> [Short exercise]:
Pick out each line of the material below that contains the string "appoggiatura". Case counts.

> [Material]:
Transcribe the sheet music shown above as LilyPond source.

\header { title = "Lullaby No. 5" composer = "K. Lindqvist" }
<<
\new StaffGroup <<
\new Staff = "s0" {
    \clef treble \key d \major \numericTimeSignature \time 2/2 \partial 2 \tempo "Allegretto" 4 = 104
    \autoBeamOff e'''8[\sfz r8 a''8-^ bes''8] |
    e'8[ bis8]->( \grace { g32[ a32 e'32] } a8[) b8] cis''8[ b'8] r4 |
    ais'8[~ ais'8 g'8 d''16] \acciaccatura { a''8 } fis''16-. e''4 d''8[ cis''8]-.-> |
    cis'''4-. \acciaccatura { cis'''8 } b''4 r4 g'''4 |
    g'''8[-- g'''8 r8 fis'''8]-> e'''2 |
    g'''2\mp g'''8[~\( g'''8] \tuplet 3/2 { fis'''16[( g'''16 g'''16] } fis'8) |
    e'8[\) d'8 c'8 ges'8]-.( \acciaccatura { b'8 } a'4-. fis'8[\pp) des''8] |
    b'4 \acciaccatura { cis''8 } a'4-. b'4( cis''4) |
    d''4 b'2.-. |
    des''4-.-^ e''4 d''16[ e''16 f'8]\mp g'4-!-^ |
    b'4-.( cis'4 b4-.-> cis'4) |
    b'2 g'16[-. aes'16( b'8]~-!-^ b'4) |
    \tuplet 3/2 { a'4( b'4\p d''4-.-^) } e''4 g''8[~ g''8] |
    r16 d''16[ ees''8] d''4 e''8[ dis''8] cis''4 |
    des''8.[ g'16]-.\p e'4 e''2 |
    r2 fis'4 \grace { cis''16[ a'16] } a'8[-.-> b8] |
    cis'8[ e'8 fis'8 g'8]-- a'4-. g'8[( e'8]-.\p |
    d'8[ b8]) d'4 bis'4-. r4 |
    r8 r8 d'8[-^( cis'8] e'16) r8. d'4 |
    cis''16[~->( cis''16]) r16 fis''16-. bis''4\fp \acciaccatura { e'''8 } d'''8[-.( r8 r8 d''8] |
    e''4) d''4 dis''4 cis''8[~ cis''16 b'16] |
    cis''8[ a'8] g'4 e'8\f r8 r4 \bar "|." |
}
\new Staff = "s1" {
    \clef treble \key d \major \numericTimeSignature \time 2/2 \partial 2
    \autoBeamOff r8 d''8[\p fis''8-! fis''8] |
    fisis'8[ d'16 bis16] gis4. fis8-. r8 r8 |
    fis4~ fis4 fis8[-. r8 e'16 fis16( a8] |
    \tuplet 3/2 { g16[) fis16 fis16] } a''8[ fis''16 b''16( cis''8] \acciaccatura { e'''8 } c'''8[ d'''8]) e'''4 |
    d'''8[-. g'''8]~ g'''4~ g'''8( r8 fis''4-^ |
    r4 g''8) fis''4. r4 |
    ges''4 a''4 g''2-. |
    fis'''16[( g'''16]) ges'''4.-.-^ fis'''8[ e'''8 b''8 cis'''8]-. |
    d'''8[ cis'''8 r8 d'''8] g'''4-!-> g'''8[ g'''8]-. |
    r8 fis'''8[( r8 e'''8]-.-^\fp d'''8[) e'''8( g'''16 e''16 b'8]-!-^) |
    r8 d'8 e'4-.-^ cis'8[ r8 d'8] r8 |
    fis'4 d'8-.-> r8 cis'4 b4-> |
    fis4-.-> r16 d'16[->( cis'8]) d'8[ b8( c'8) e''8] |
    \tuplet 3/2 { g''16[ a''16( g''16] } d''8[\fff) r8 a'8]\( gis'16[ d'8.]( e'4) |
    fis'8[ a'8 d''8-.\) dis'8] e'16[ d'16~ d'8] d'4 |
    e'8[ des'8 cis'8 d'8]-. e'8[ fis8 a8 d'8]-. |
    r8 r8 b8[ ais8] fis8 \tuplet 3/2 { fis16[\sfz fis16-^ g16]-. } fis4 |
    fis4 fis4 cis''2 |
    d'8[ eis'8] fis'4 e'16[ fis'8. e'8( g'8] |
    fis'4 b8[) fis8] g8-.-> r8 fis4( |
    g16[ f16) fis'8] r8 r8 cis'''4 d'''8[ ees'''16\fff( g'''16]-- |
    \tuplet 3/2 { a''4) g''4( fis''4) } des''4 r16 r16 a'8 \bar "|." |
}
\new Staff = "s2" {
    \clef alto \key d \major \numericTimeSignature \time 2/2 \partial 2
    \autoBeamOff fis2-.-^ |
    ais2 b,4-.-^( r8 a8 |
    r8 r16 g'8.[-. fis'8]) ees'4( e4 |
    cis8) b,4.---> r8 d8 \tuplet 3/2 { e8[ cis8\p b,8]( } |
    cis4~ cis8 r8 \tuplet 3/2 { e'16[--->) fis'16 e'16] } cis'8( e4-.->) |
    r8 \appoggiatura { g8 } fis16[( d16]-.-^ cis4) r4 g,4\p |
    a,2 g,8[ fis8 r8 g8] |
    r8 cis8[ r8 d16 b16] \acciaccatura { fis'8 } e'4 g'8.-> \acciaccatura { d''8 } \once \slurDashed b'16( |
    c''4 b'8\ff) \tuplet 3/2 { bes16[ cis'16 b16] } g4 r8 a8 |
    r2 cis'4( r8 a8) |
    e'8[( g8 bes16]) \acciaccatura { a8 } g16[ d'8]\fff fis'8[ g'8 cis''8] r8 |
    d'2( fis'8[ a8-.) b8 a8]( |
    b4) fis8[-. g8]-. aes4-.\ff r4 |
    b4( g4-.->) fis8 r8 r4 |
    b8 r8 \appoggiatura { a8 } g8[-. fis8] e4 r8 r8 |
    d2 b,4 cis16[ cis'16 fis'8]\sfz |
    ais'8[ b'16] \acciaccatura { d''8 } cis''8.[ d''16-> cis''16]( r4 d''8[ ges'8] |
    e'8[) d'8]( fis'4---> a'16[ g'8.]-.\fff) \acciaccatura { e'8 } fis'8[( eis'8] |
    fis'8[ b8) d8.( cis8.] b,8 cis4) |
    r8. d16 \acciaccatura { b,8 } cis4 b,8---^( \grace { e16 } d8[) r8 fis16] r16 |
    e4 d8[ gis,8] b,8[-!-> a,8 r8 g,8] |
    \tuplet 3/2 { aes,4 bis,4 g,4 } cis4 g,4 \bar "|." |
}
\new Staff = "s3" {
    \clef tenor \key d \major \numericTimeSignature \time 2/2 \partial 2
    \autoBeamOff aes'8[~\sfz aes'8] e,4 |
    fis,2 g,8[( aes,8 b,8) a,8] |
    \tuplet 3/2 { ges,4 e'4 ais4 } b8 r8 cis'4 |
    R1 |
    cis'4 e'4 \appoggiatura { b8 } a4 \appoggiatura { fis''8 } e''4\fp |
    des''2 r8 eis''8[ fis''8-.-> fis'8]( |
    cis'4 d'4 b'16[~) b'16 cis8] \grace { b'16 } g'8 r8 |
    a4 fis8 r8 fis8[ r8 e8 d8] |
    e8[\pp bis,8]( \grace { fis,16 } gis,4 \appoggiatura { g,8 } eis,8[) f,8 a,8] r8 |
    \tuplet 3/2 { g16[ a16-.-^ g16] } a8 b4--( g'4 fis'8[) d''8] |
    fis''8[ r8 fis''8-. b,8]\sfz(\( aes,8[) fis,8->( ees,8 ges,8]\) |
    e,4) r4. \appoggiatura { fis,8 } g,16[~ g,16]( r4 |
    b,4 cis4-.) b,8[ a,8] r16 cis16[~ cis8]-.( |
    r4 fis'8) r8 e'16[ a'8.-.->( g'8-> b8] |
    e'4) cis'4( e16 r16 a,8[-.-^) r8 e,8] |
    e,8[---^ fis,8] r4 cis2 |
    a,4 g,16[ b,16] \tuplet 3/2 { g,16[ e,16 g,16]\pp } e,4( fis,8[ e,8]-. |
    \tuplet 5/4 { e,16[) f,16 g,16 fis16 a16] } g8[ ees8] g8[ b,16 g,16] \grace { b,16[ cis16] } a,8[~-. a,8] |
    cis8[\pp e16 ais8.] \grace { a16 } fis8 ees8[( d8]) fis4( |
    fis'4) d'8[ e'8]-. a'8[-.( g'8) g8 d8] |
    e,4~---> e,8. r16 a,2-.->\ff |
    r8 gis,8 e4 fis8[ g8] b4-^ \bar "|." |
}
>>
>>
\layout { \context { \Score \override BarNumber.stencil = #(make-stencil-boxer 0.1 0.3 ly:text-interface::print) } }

> [Exercise result]:
    r8 \appoggiatura { g8 } fis16[( d16]-.-^ cis4) r4 g,4\p |
    b8 r8 \appoggiatura { a8 } g8[-. fis8] e4 r8 r8 |
    cis'4 e'4 \appoggiatura { b8 } a4 \appoggiatura { fis''8 } e''4\fp |
    e8[\pp bis,8]( \grace { fis,16 } gis,4 \appoggiatura { g,8 } eis,8[) f,8 a,8] r8 |
    e,4) r4. \appoggiatura { fis,8 } g,16[~ g,16]( r4 |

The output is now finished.